Assignment - For each line below that contains the string "DGND", copy that line.

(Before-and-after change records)

=== Begin Enclosure ===

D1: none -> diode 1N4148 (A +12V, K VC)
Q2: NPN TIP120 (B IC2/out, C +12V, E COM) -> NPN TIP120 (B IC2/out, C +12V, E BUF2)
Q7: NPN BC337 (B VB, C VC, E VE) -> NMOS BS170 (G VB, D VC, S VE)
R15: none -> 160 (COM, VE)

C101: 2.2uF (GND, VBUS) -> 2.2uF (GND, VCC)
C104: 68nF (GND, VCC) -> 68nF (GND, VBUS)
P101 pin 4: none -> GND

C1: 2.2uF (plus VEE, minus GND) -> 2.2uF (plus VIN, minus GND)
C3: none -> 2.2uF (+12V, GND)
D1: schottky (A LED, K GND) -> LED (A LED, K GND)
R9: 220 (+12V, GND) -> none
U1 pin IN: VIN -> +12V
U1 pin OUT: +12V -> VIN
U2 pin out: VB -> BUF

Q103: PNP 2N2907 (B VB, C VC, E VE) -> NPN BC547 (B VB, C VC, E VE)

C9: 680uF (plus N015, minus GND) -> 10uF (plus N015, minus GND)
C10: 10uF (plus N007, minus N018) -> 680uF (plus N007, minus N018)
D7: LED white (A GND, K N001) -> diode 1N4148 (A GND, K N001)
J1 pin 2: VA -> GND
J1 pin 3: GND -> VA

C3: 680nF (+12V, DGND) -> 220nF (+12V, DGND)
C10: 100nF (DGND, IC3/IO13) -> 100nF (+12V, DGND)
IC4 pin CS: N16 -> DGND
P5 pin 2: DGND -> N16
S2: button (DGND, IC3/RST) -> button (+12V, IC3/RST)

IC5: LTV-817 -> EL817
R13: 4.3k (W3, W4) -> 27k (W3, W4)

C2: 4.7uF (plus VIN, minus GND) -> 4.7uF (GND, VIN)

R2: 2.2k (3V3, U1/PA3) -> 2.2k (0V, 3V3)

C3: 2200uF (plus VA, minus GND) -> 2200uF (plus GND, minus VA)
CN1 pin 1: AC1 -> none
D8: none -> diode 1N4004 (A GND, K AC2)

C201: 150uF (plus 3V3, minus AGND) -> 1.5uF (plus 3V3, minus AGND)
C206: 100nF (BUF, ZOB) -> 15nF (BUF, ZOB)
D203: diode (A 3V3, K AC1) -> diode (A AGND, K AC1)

=== End Enclosure ===

Reply to the exercise -
C3: 680nF (+12V, DGND) -> 220nF (+12V, DGND)
C10: 100nF (DGND, IC3/IO13) -> 100nF (+12V, DGND)
IC4 pin CS: N16 -> DGND
P5 pin 2: DGND -> N16
S2: button (DGND, IC3/RST) -> button (+12V, IC3/RST)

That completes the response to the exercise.